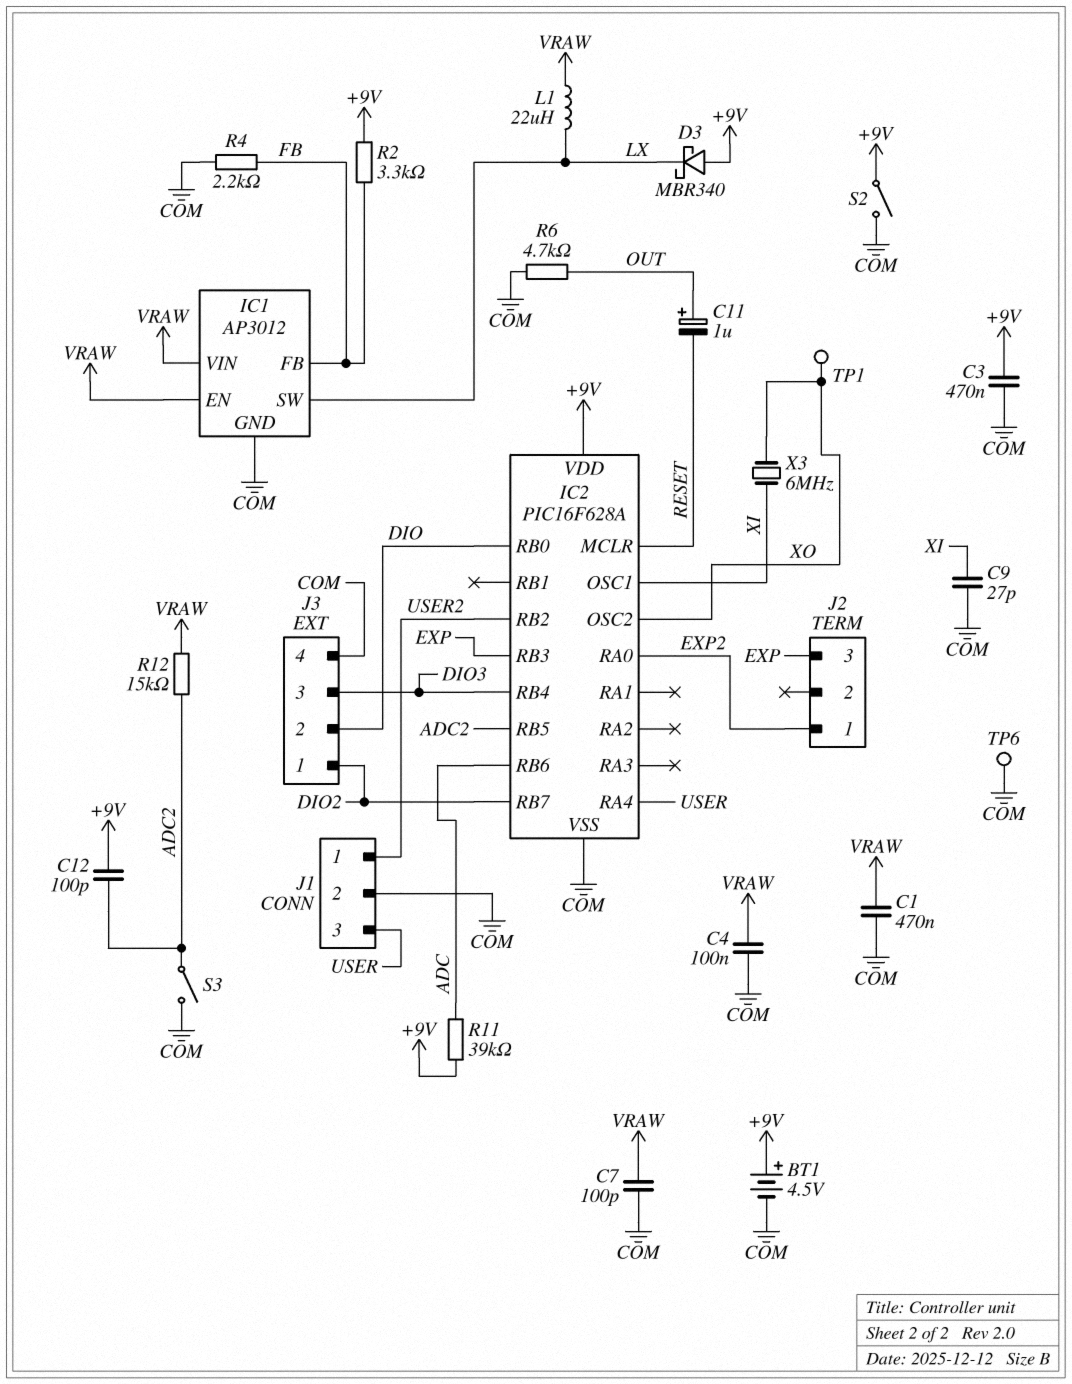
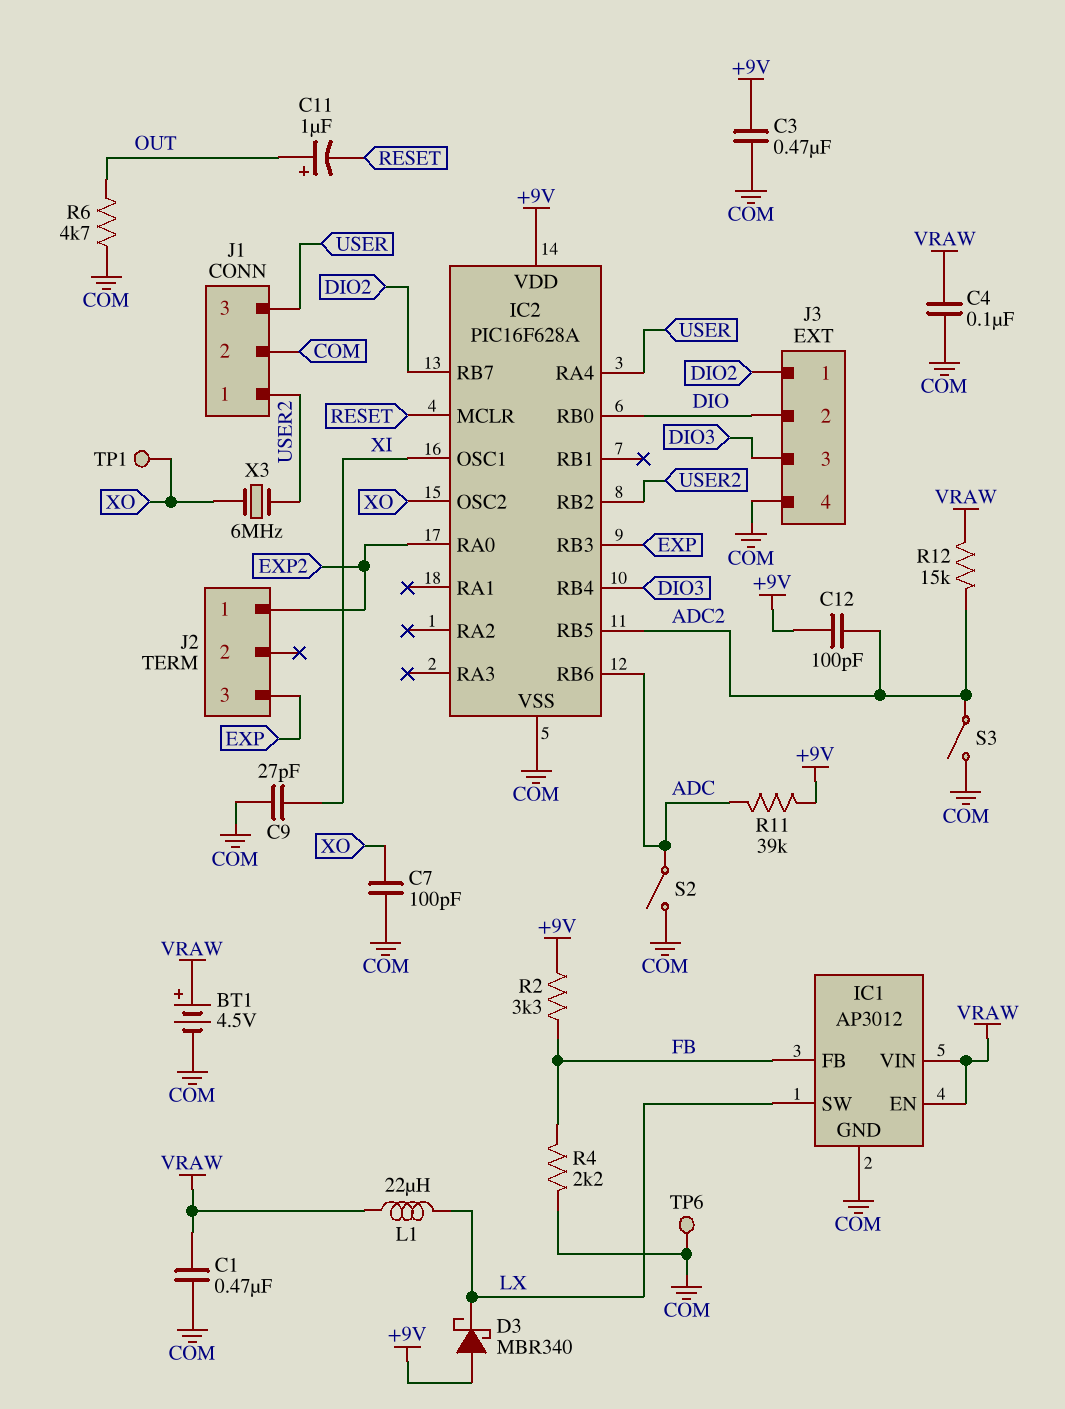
BT1: 4.5V (plus +9V, minus COM) -> 4.5V (plus VRAW, minus COM)
C7: 100pF (COM, VRAW) -> 100pF (COM, XO)
S2: switch (+9V, COM) -> switch (ADC, COM)
X3: 6MHz (XI, XO) -> 6MHz (USER2, XO)

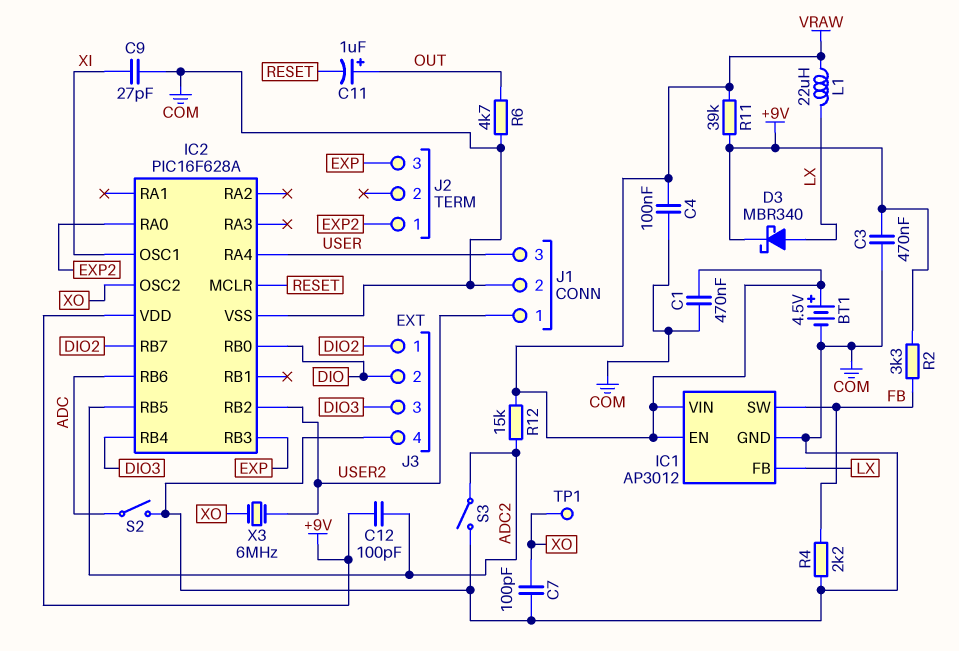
D3: schottky MBR340 (A +9V, K LX) -> schottky MBR340 (A LX, K +9V)
IC1 pin FB: FB -> LX
IC1 pin SW: LX -> FB
R11: 39k (+9V, ADC) -> 39k (+9V, VRAW)
TP6: test point (COM) -> none

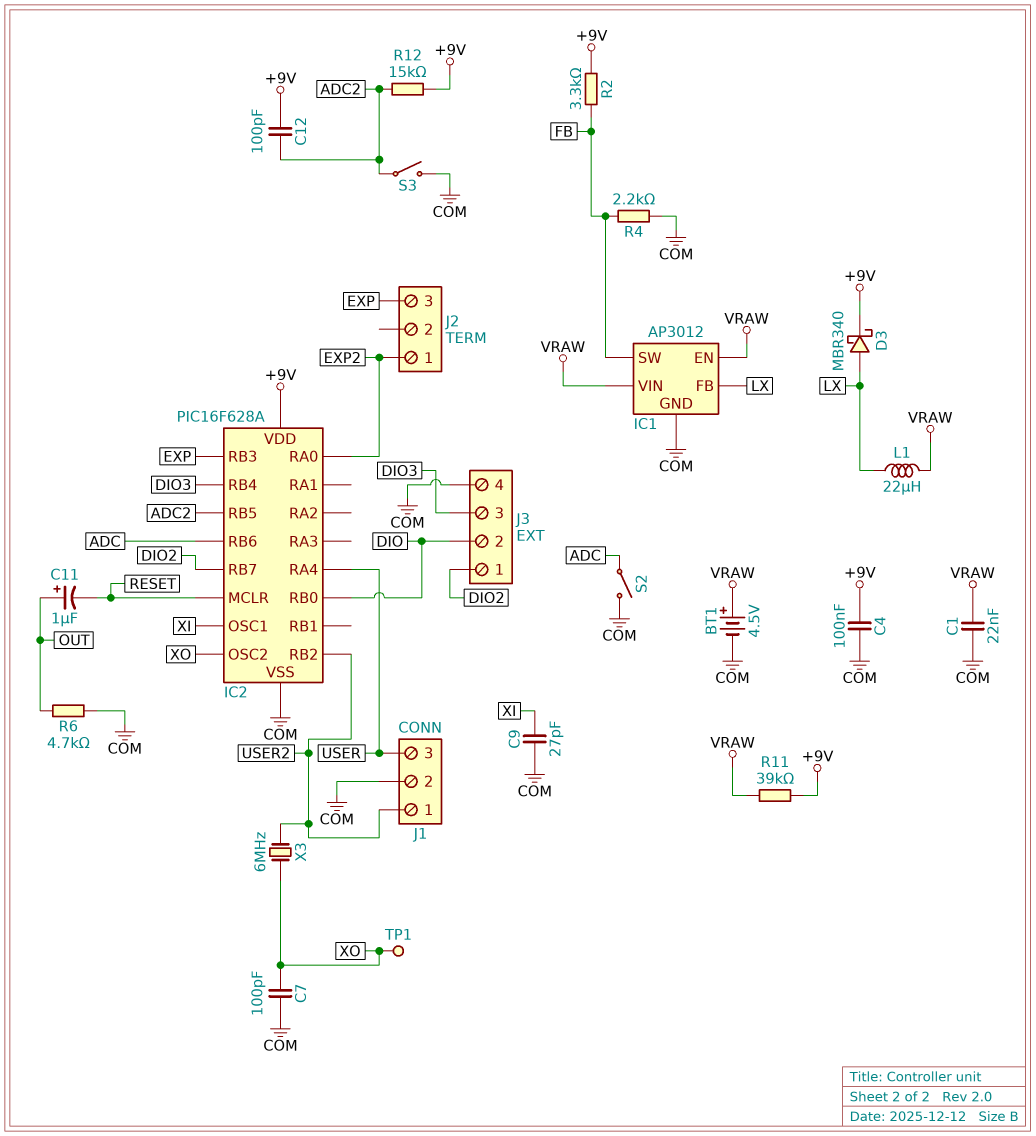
C1: 470nF (COM, VRAW) -> 22nF (COM, VRAW)
C3: 470nF (+9V, COM) -> none
C4: 100nF (COM, VRAW) -> 100nF (+9V, COM)
R12: 15k (ADC2, VRAW) -> 15k (+9V, ADC2)

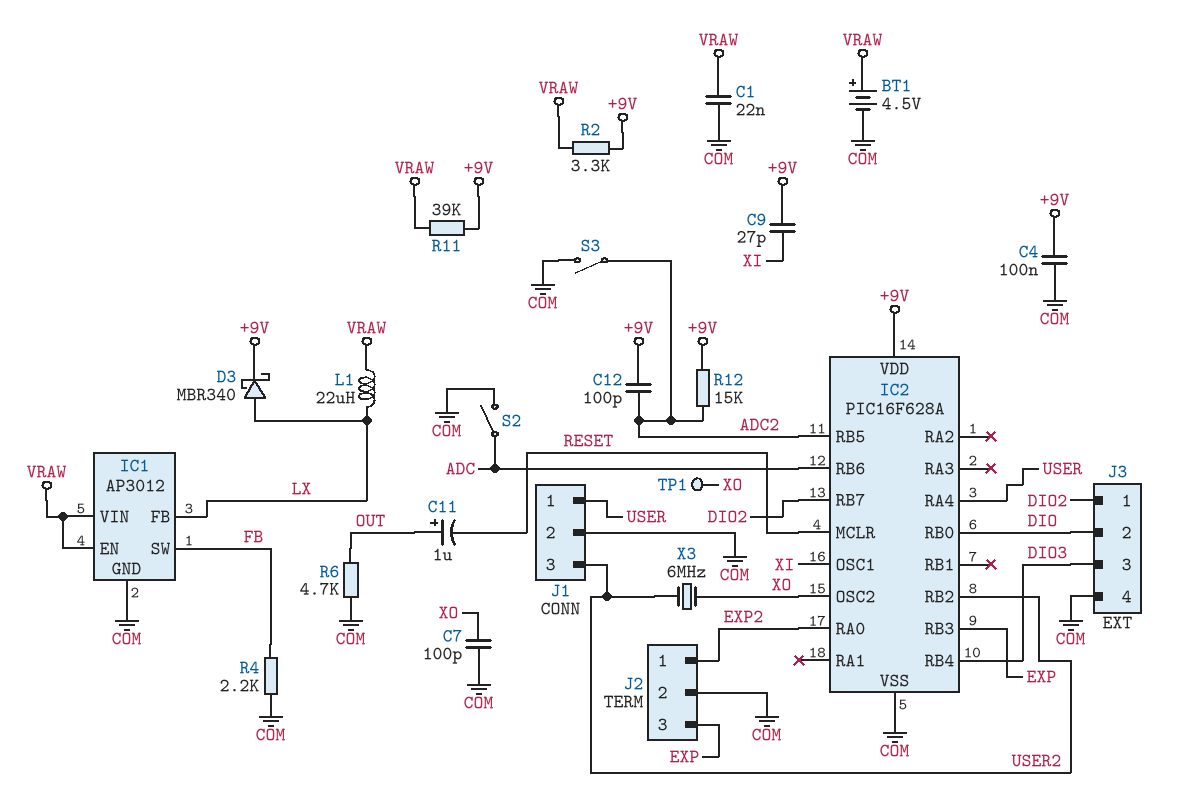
C9: 27pF (COM, XI) -> 27pF (+9V, XI)
J1 pin 1: USER2 -> USER
J1 pin 3: USER -> USER2
J2 pin 2: none -> COM
R2: 3.3k (+9V, FB) -> 3.3k (+9V, VRAW)

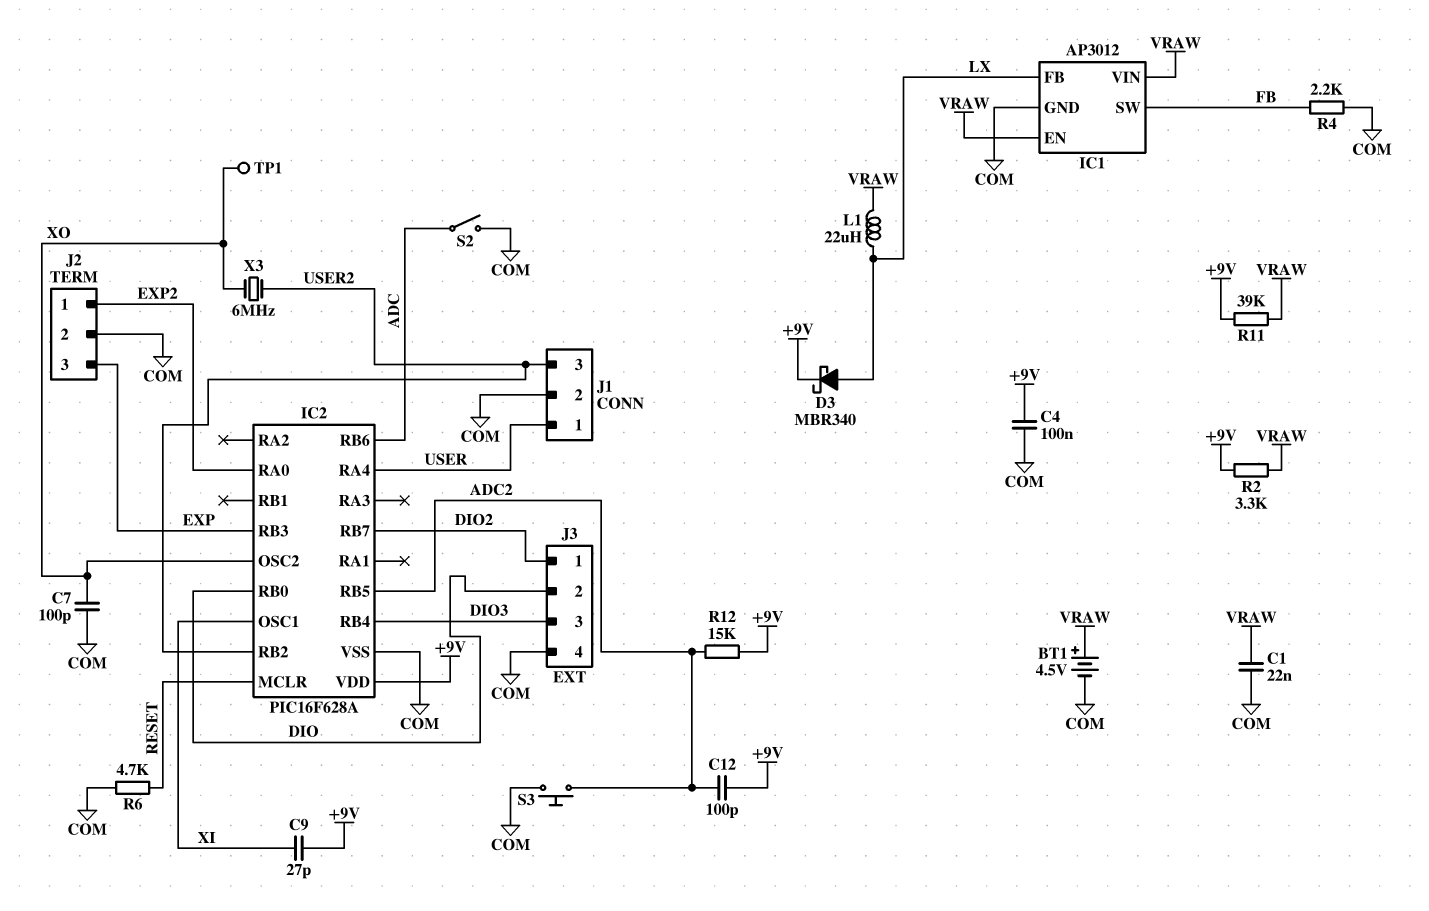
C11: 1uF (plus OUT, minus RESET) -> none
R6: 4.7k (COM, OUT) -> 4.7k (COM, RESET)
S3: switch (ADC2, COM) -> button (ADC2, COM)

****************************************

With pictures excluded, reproduce exactly the lines above from the one containing "IC1 pin SW: LX -> FB" down to the one containing "R12: 15k (ADC2, VRAW) -> 15k (+9V, ADC2)", those two included.

IC1 pin SW: LX -> FB
R11: 39k (+9V, ADC) -> 39k (+9V, VRAW)
TP6: test point (COM) -> none

C1: 470nF (COM, VRAW) -> 22nF (COM, VRAW)
C3: 470nF (+9V, COM) -> none
C4: 100nF (COM, VRAW) -> 100nF (+9V, COM)
R12: 15k (ADC2, VRAW) -> 15k (+9V, ADC2)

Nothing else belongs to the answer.